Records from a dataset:

● ● ●

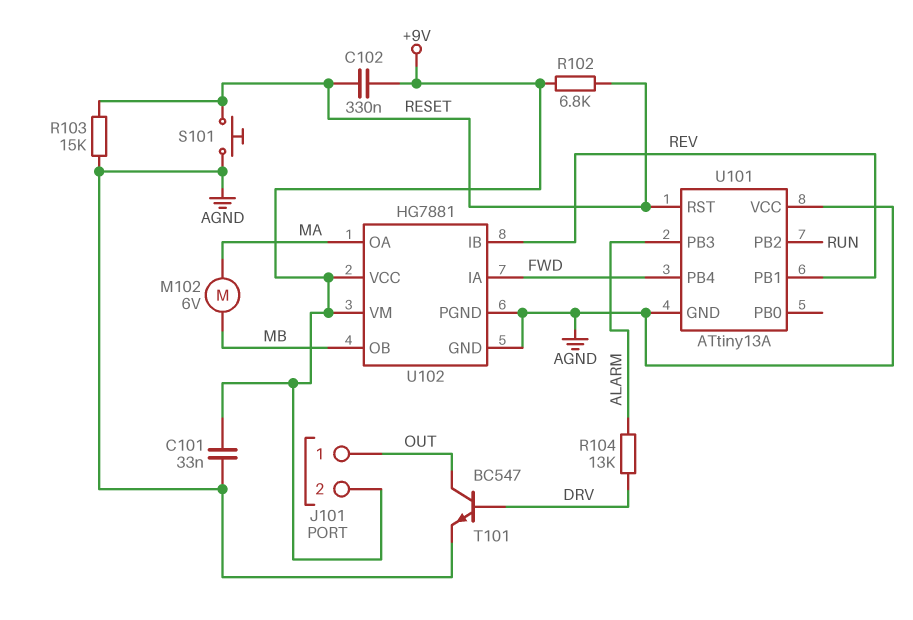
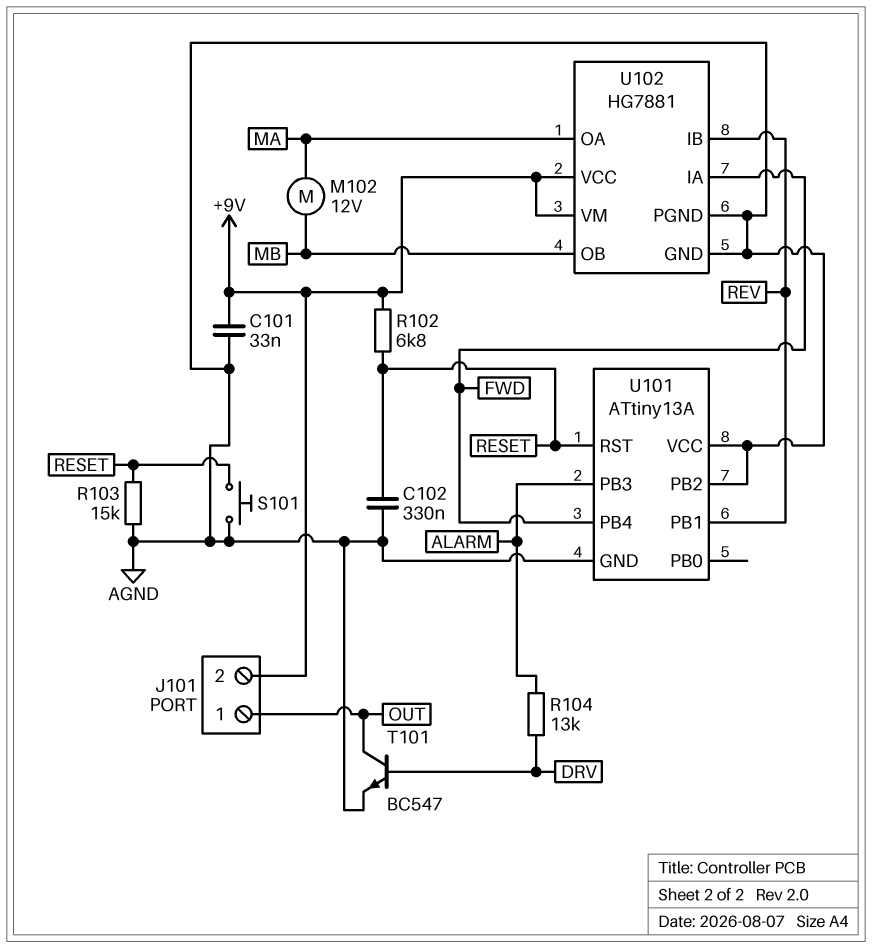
C102: 330nF (+9V, RESET) -> 330nF (AGND, RESET)
M102: motor 6V (MA, MB) -> motor 12V (MA, MB)
U101 pin PB2: RUN -> AGND

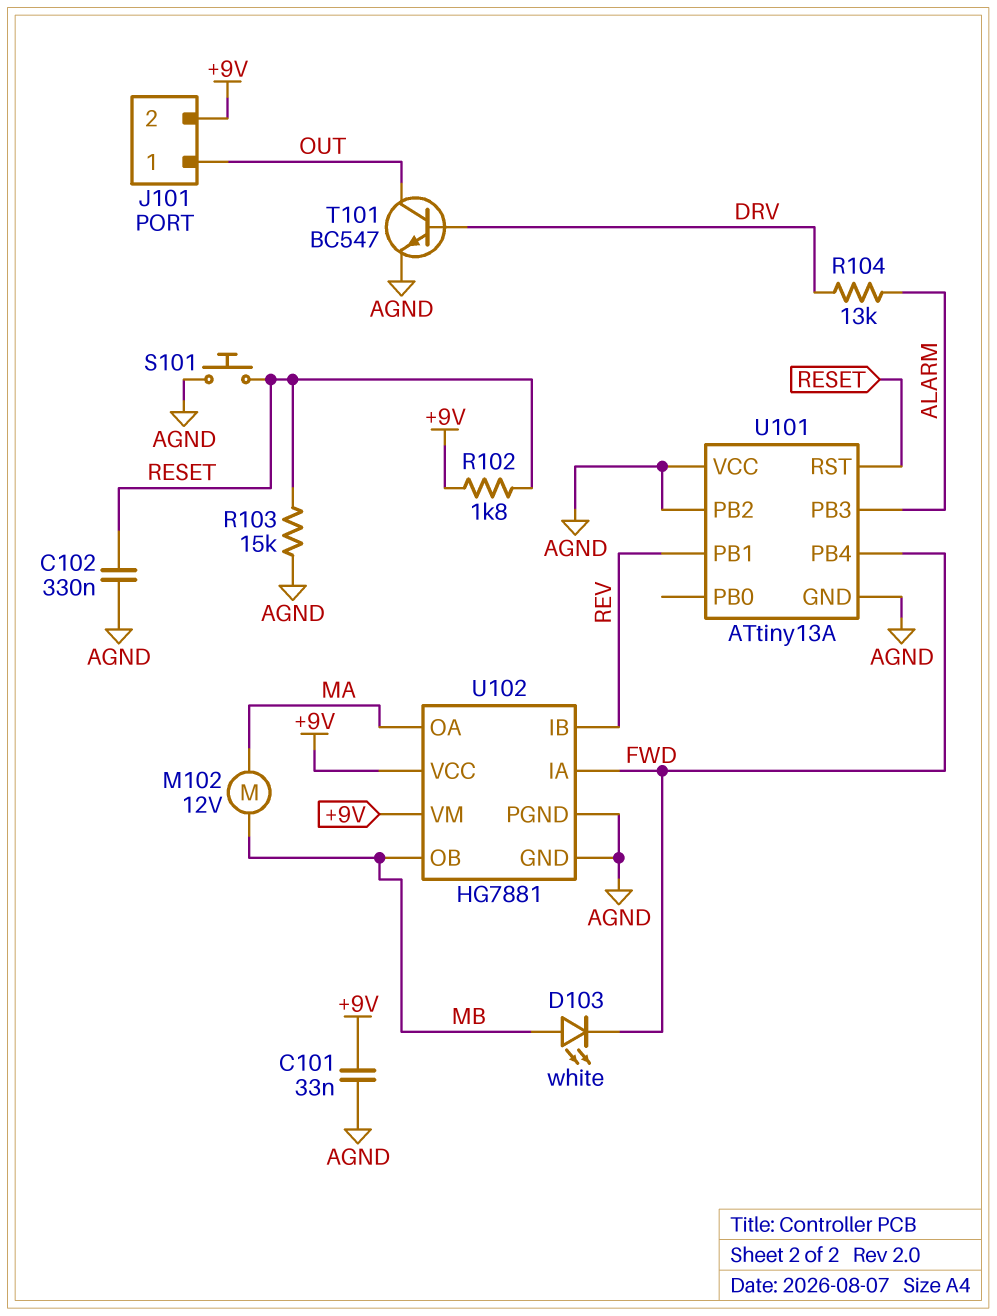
D103: none -> LED white (A MB, K FWD)
R102: 6.8k (+9V, RESET) -> 1.8k (+9V, RESET)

● ● ●

▶ [YOUR OBJECTIVE] Send back, unchanged, every line of the records from the one with "D103: none -> LED white (A MB, K FWD)" through the last.

▶ [TASK SOLUTION]
D103: none -> LED white (A MB, K FWD)
R102: 6.8k (+9V, RESET) -> 1.8k (+9V, RESET)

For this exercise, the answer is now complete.